→ **Work required**
Below are the records. How many of their lines contain "shoe"? Give only the number.

Object state comparisons
***

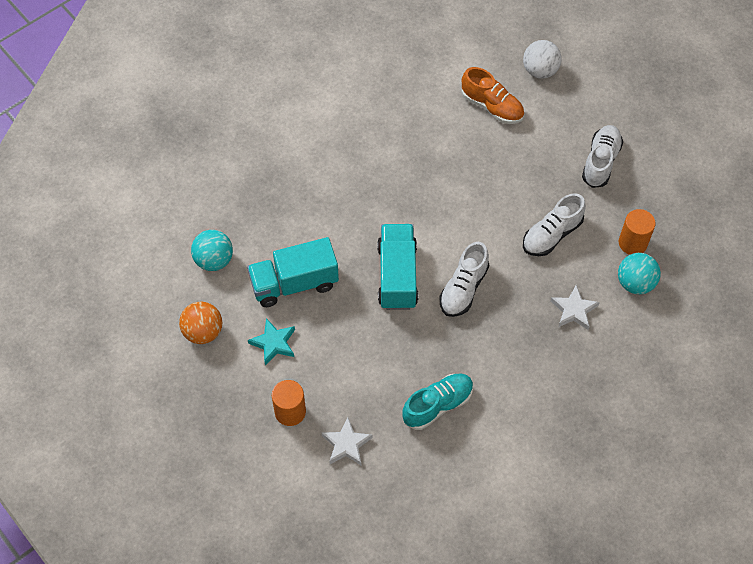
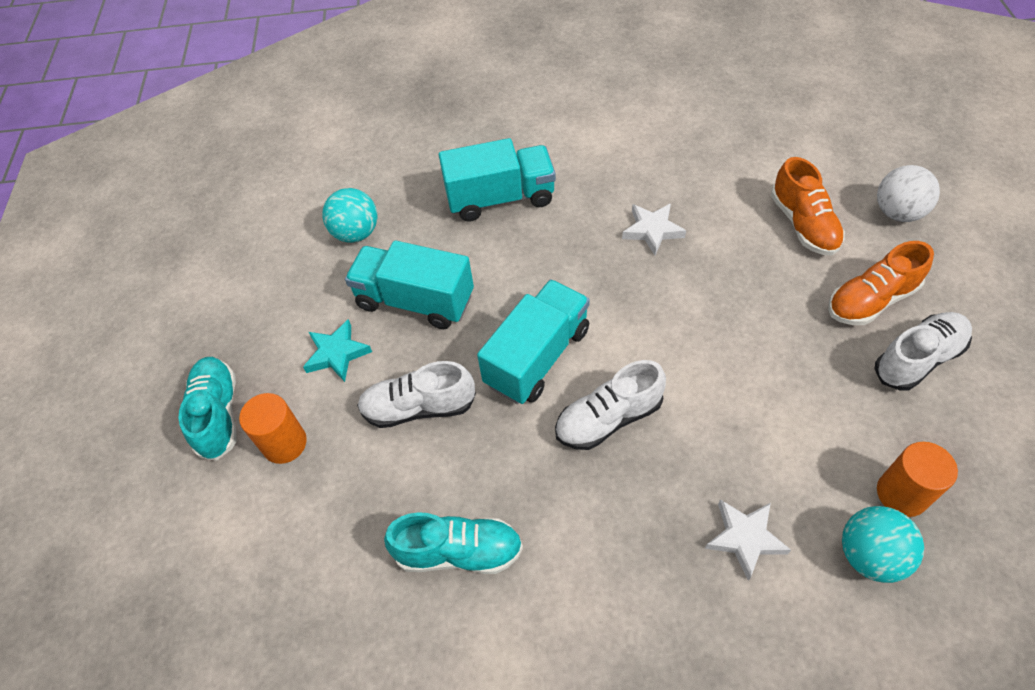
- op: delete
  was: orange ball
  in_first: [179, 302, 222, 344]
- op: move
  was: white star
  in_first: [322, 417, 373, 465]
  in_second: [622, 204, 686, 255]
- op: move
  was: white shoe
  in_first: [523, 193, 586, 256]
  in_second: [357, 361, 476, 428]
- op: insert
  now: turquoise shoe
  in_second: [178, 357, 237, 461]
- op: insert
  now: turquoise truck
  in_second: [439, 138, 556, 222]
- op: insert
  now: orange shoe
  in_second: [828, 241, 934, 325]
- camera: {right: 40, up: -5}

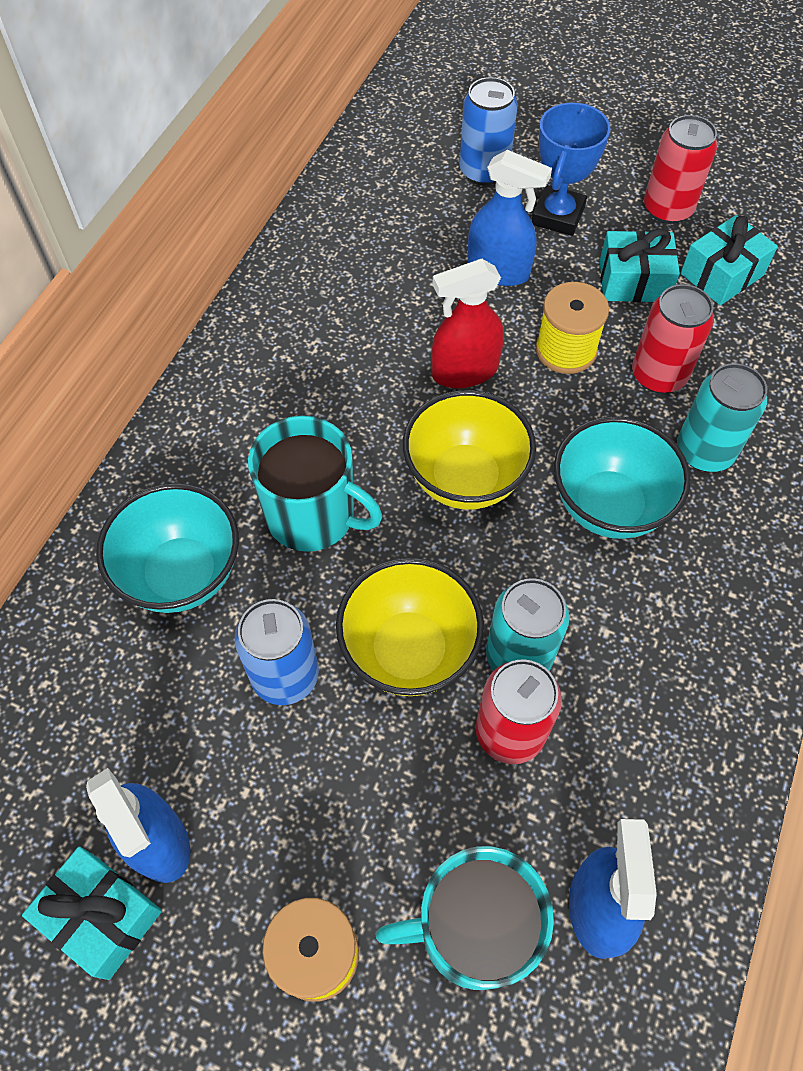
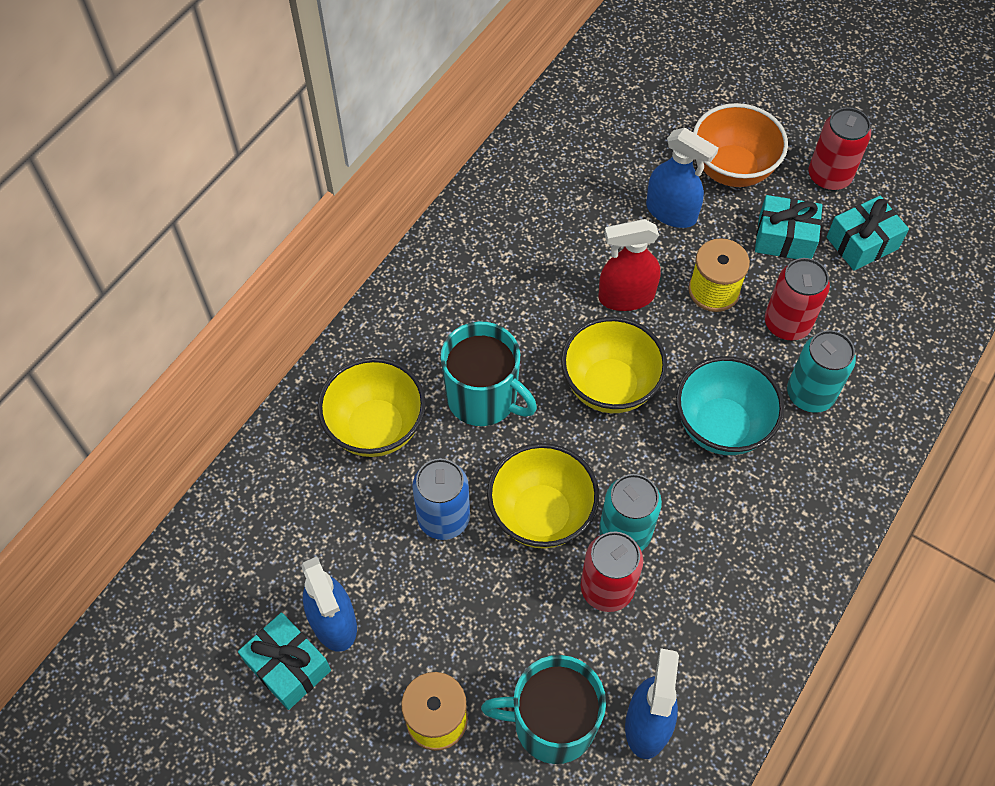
- op: recolor
  was: turquoise bowl
  now: yellow bowl
  in_first: [96, 483, 239, 613]
  in_second: [317, 358, 426, 457]
- op: delete
  was: blue can
  in_first: [459, 77, 518, 186]
- op: replace
  was: blue trophy
  now: orange bowl
  in_first: [532, 103, 611, 236]
  in_second: [693, 103, 788, 187]
- camera: {right: 10, up: 0}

***

→ **Answer space**
3